**Task to carry out**. Return only that part of the material below which starts with the line containing "green marker [254,416,359,463]" and goes on through the line containing "turquoise marker [268,193,317,283]", restated exactly.

**Material supplied**.
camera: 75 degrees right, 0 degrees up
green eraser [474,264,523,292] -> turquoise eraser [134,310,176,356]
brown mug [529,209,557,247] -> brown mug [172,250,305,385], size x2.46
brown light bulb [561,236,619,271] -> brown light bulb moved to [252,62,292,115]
--
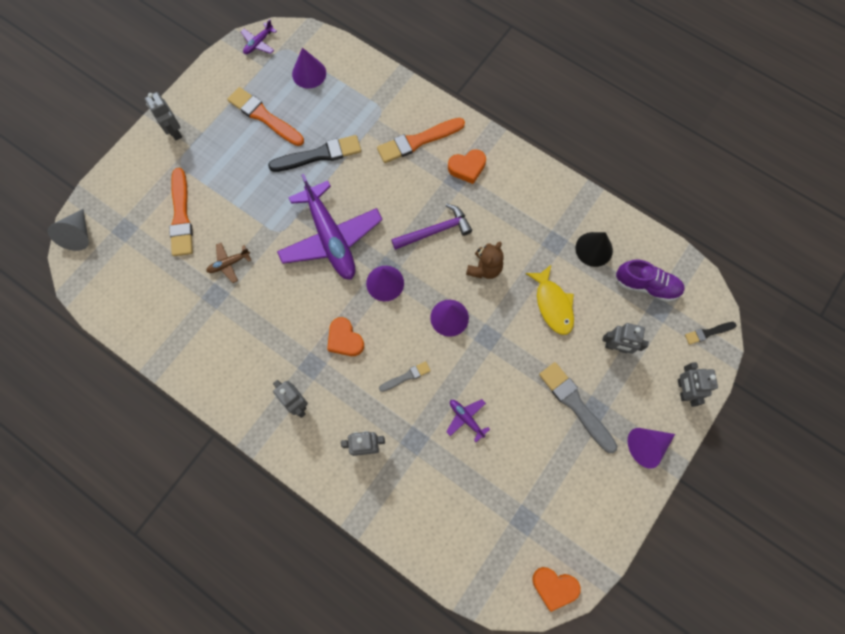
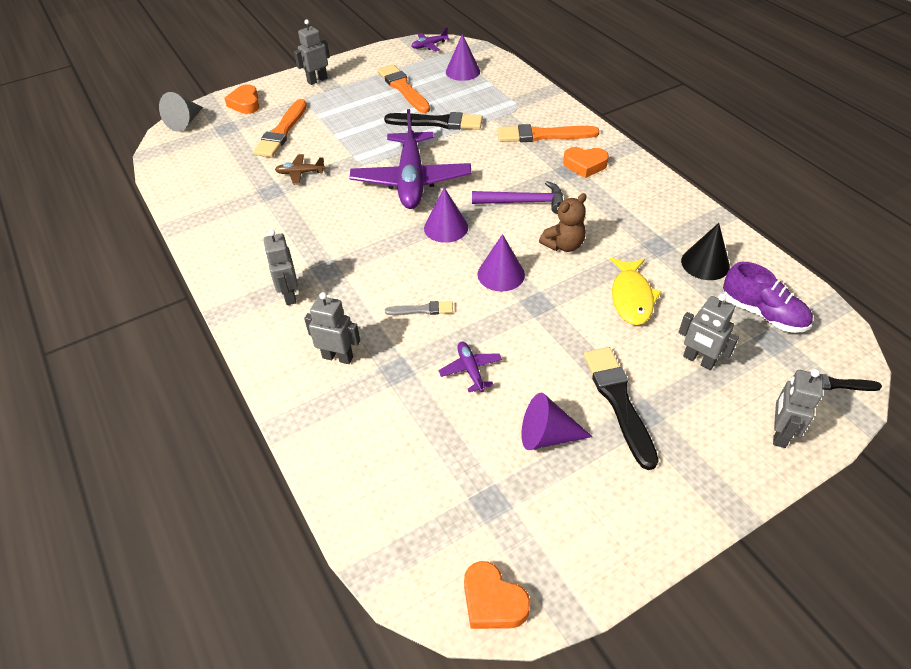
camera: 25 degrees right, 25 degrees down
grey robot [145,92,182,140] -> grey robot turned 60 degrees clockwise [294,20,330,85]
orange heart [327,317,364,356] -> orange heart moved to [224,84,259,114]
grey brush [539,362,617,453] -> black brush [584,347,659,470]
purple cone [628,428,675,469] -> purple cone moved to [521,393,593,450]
==
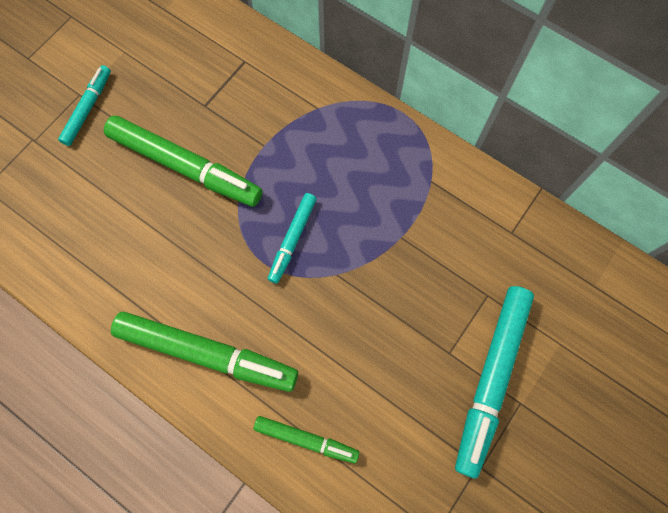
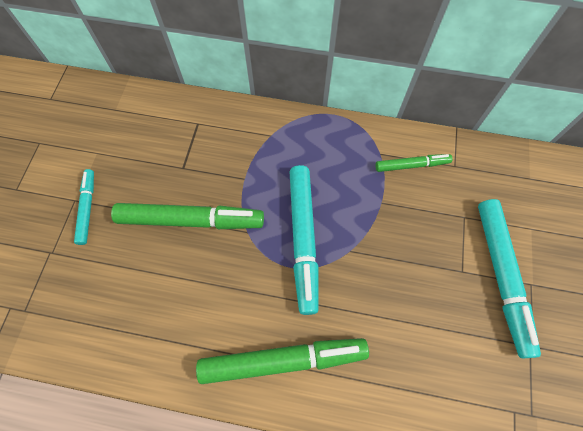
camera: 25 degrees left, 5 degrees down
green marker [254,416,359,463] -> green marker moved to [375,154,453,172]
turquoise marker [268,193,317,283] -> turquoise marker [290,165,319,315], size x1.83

**Solution below**.
green marker [254,416,359,463] -> green marker moved to [375,154,453,172]
turquoise marker [268,193,317,283] -> turquoise marker [290,165,319,315], size x1.83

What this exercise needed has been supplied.